WHAT IS NEEDED: What you return should be the lines from the one with "none -> purple brick I7 level 2" through the one with "cyan brick I7" in the data below, reproduced exactly with both ends, and no pictures at all.

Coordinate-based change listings
_ _ _

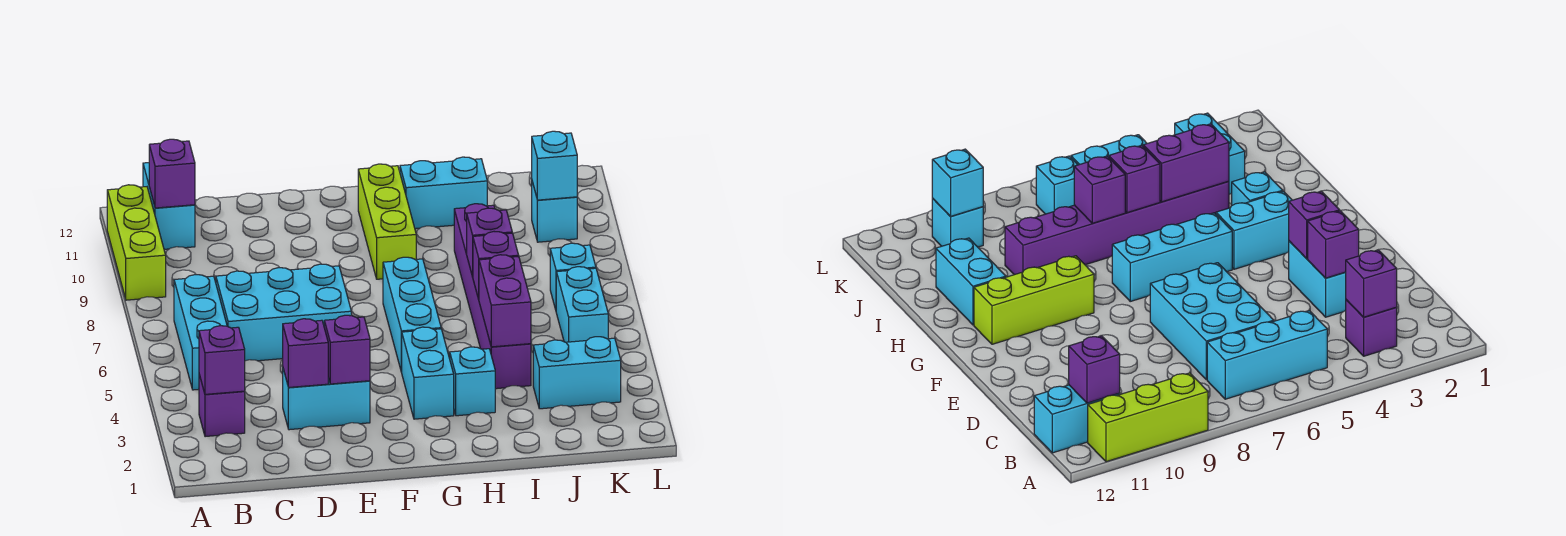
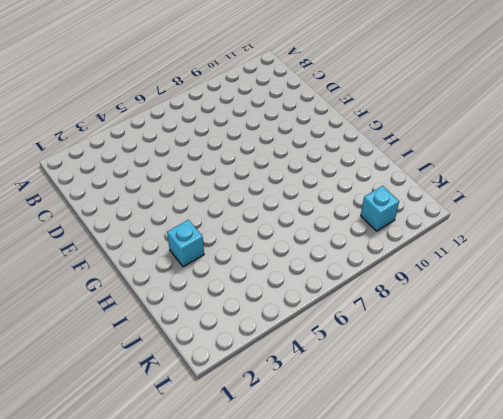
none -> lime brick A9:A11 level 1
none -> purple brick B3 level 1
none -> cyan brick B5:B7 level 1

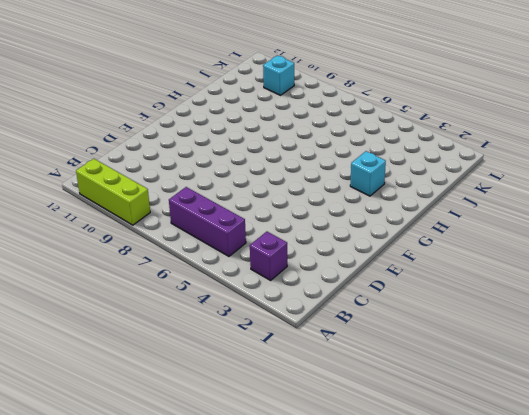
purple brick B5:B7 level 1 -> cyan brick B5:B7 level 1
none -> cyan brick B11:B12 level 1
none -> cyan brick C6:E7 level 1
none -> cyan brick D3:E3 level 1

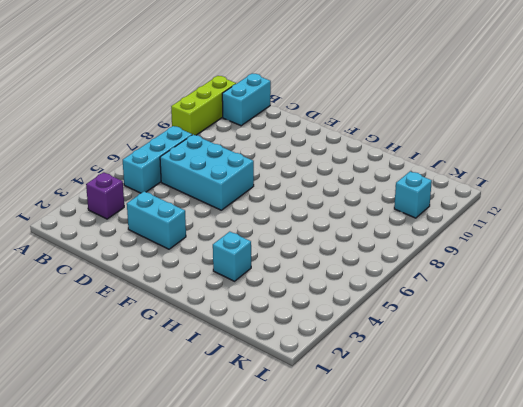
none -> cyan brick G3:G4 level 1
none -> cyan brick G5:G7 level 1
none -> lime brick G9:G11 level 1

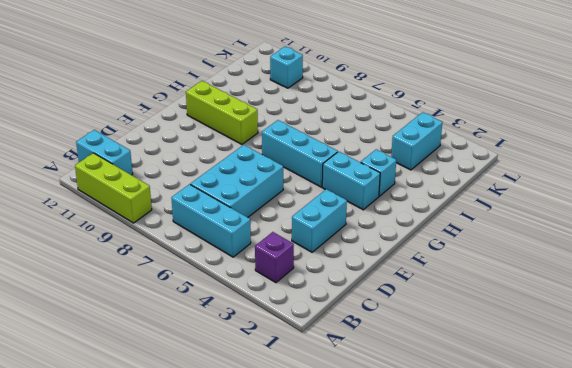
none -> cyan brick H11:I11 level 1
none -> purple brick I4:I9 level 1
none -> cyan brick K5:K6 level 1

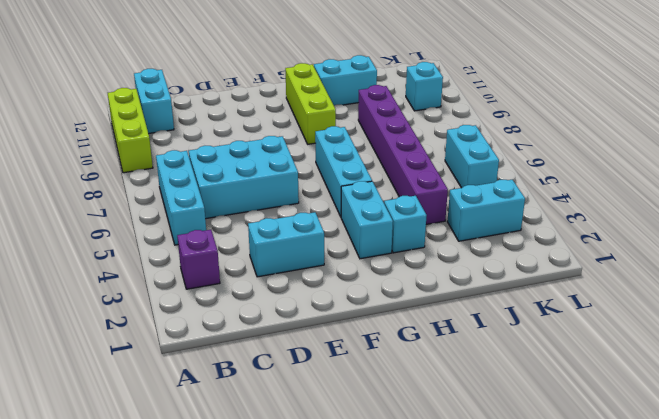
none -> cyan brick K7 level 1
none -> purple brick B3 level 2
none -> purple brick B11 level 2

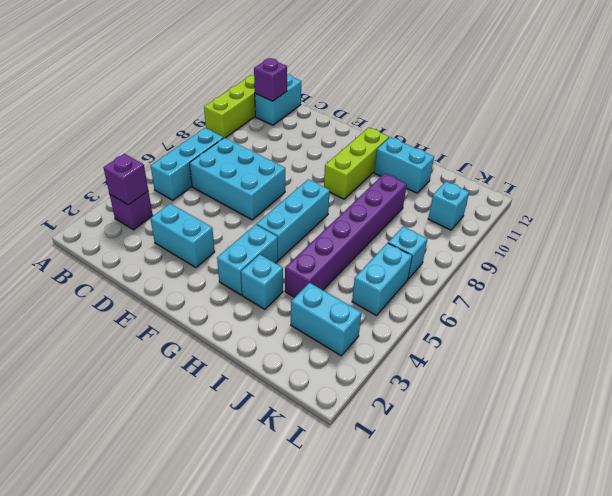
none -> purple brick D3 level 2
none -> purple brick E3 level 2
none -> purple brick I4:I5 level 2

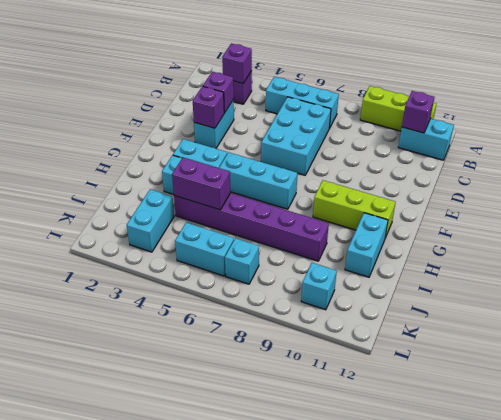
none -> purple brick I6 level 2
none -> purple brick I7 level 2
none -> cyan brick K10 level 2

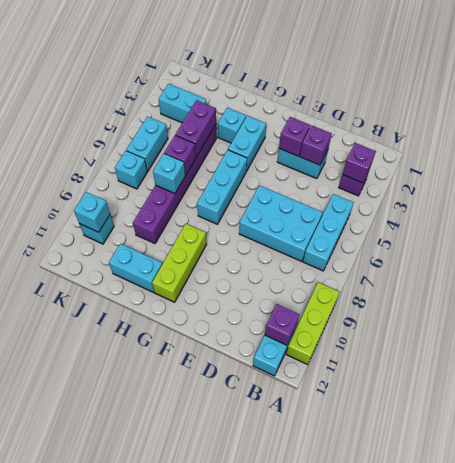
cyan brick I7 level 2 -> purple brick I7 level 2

_ _ _

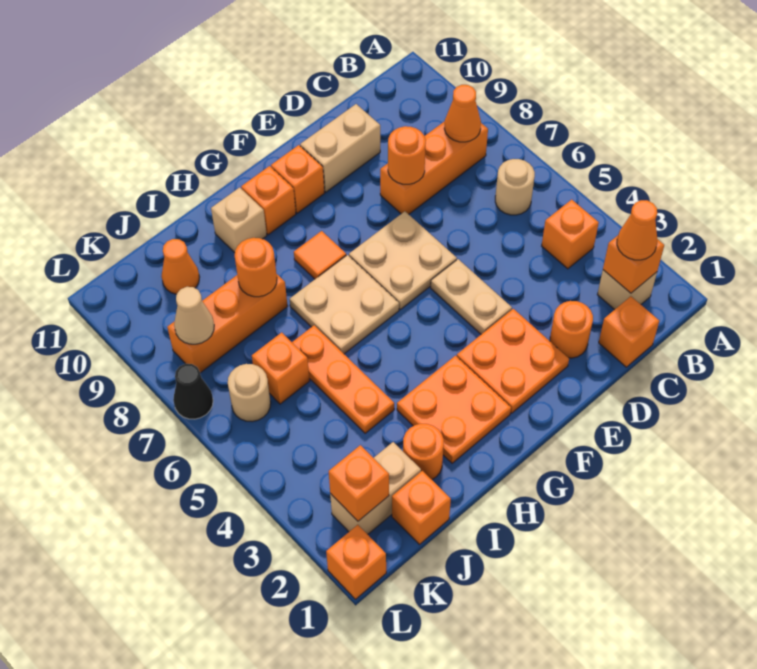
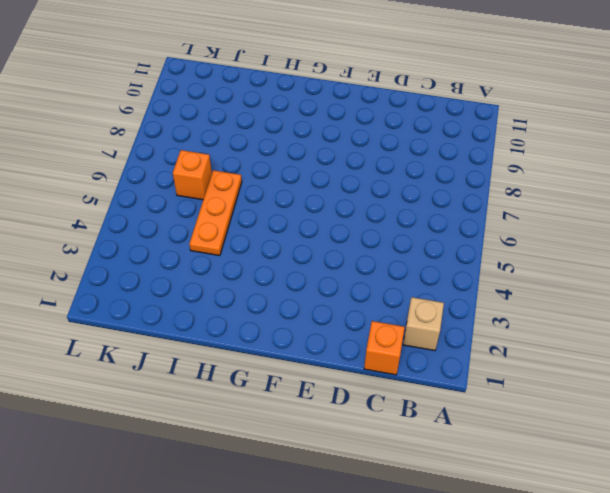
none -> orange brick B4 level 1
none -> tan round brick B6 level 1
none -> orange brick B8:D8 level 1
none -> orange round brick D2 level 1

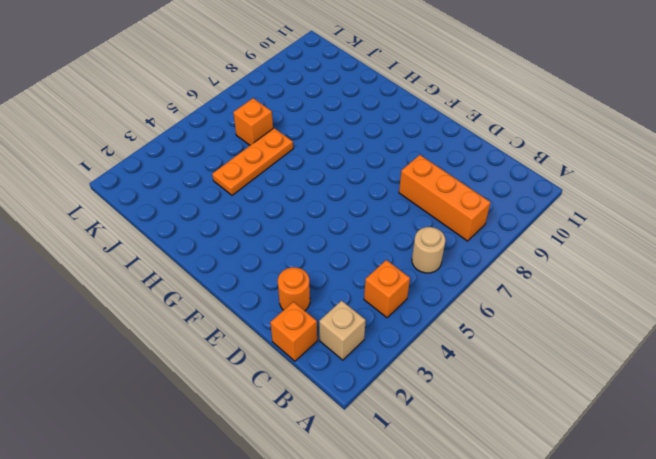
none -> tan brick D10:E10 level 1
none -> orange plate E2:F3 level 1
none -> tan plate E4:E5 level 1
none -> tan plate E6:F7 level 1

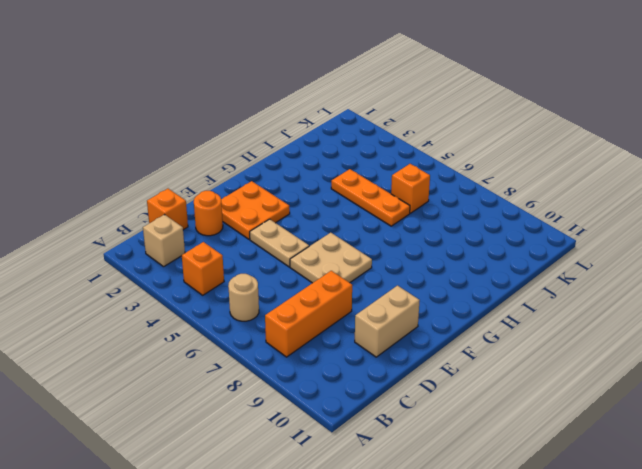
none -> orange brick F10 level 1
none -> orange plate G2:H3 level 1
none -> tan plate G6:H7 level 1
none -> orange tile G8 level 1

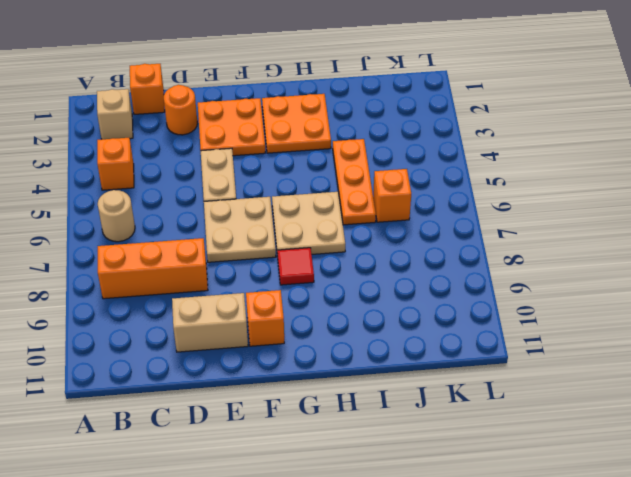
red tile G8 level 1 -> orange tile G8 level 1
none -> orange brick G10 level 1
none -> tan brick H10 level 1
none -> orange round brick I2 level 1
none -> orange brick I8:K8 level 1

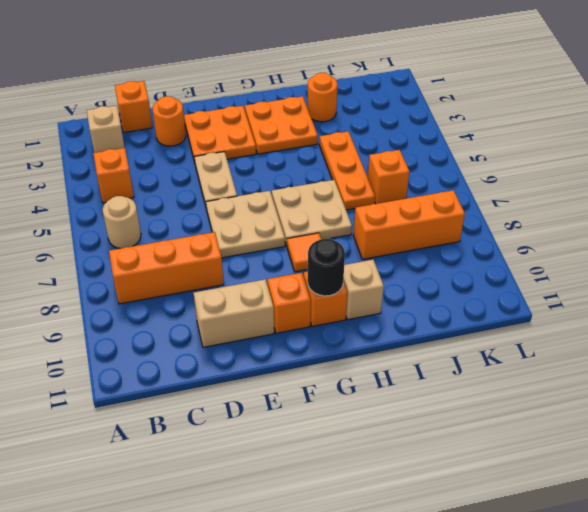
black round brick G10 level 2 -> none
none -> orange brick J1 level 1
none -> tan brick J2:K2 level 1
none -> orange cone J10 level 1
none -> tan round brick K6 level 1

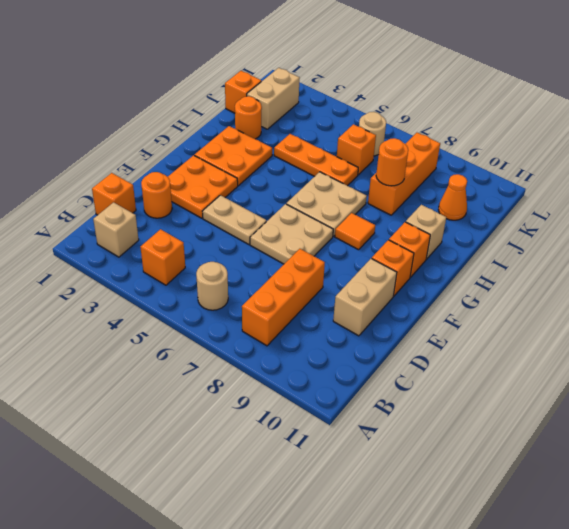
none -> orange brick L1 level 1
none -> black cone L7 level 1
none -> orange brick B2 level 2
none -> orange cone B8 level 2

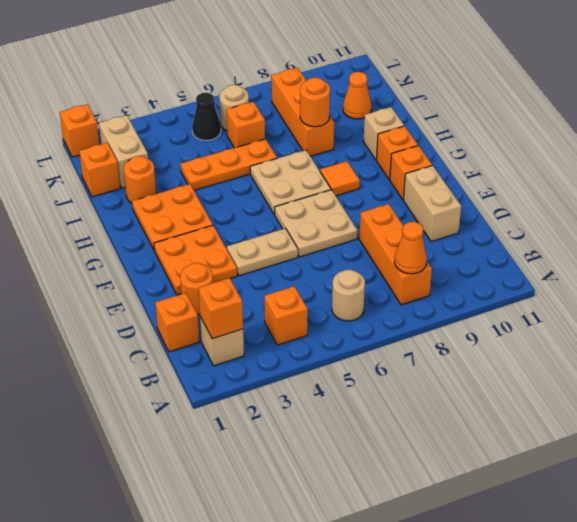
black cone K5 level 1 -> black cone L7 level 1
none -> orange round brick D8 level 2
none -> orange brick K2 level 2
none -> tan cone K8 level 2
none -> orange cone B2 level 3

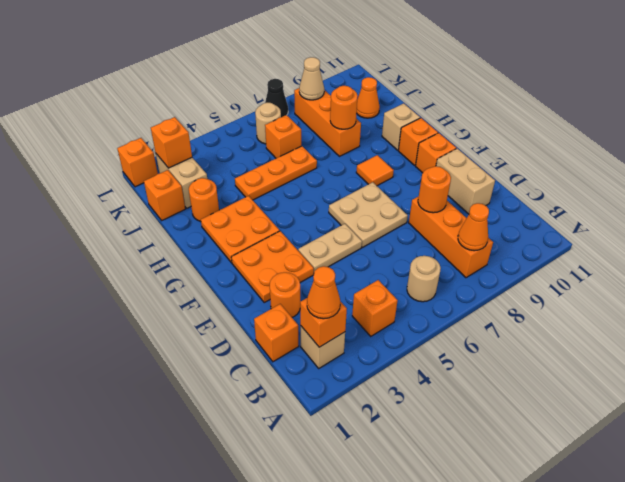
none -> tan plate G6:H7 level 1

_ _ _

FINISHED EXERCISE:
none -> purple brick I7 level 2
none -> cyan brick K10 level 2

cyan brick I7 level 2 -> purple brick I7 level 2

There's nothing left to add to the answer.